# PROVIDED DATA:
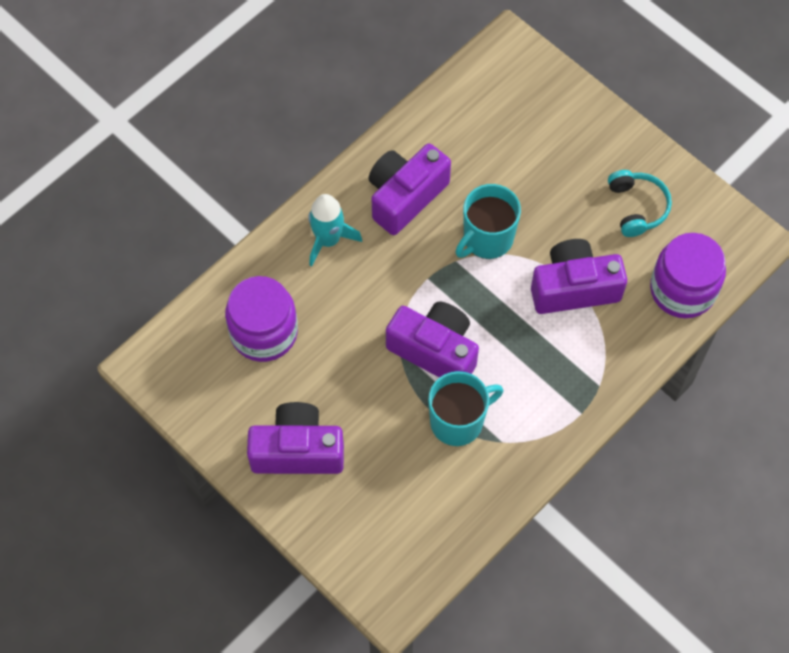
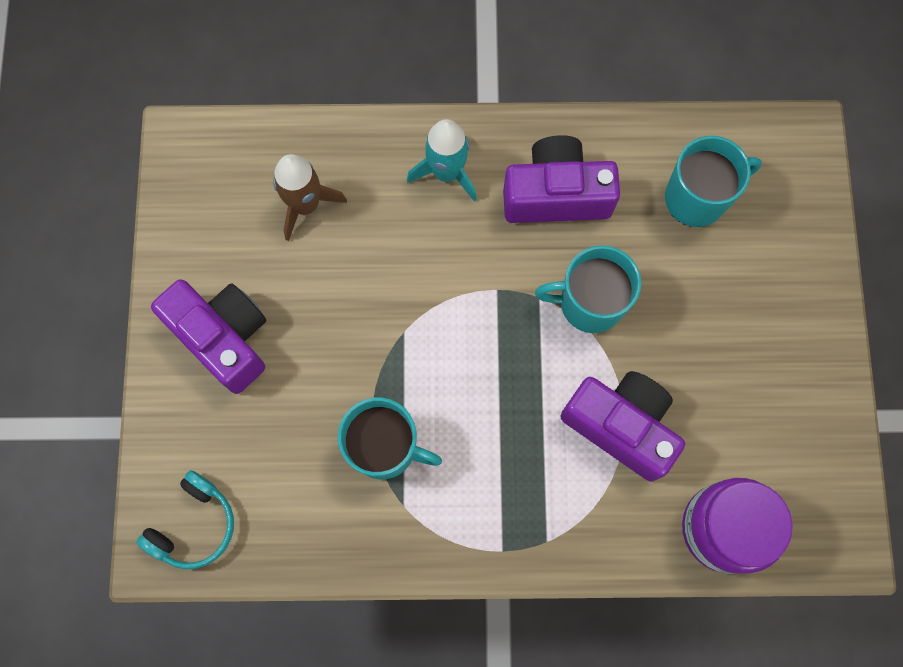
camera: 45 degrees right, 10 degrees up
(264, 332) = (306, 204): purple jar -> brown rocket
(435, 350) = (433, 362): purple camera -> none
(485, 129) = (697, 198): none -> turquoise mug
(637, 207) = (765, 406): turquoise headphones -> turquoise headphones (194, 525)

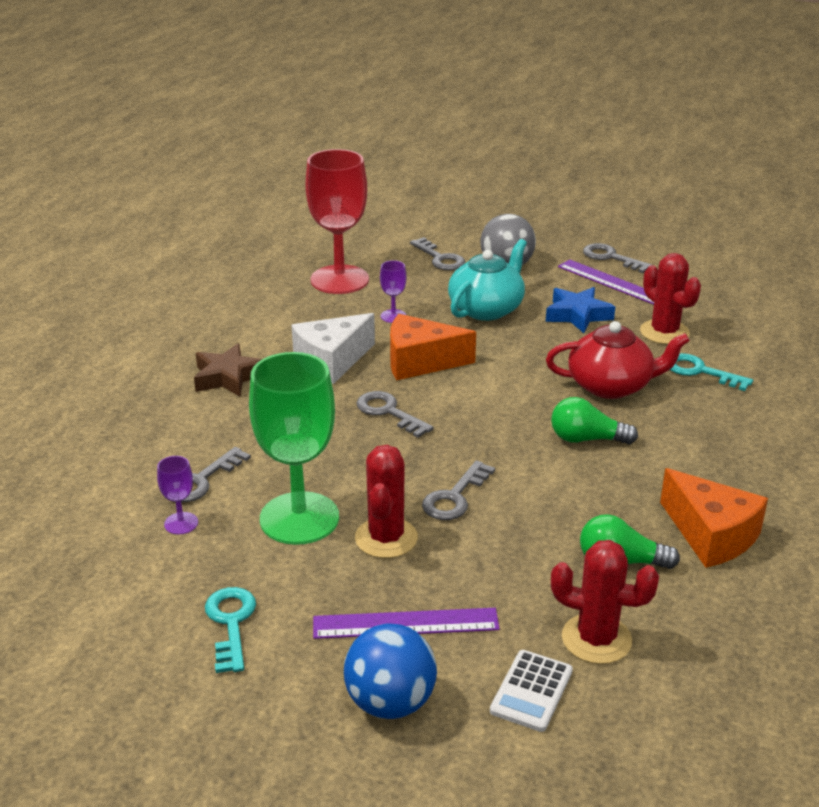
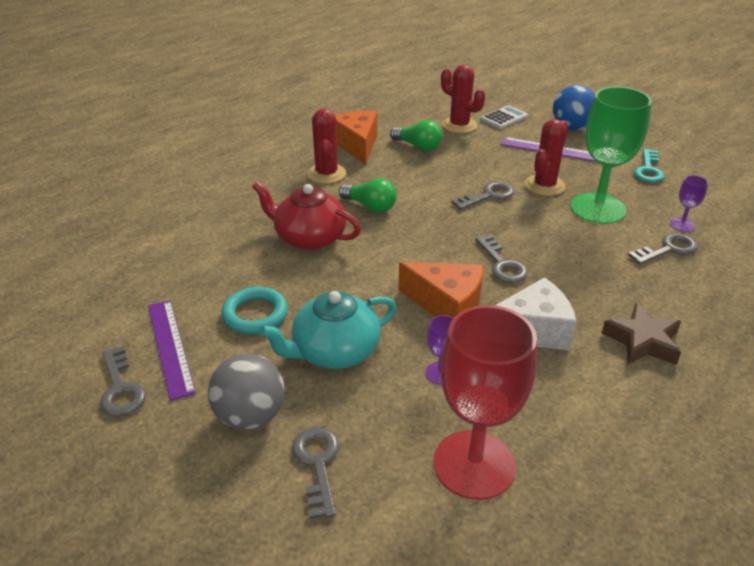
camera: 155 degrees left, 5 degrees up
(577, 315) = (255, 314): blue star -> turquoise ring
(664, 332) = (205, 272): red cactus -> red cactus (326, 174)
(700, 371) = (229, 230): turquoise key -> none

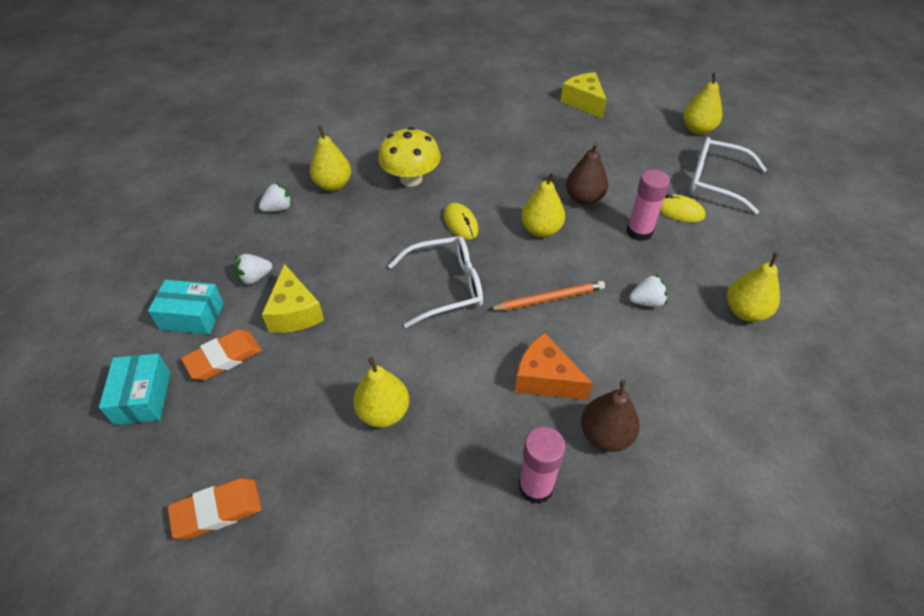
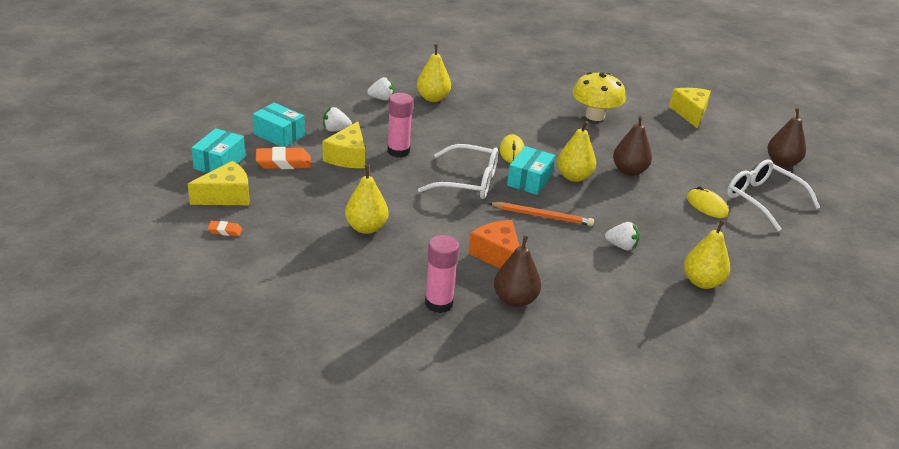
camera: 25 degrees right, 15 degrees down
(185, 450) = (226, 196): none -> yellow cheese
(217, 511) = (225, 231): orange eraser -> orange eraser, size x0.53
(411, 179) = (496, 114): yellow mushroom -> yellow mushroom (595, 116)
(503, 255) = (529, 180): none -> turquoise box
(639, 232) = (657, 206): pink glue stick -> pink glue stick (398, 151)
(697, 129) = (782, 163): yellow pear -> brown pear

# EXERCISE REQUIREMENTS:
Where does the word "brown" appear in the listing above? Copy every line that holds it.

# PROBLEM SOLUTION:
(264, 332) = (306, 204): purple jar -> brown rocket
(697, 129) = (782, 163): yellow pear -> brown pear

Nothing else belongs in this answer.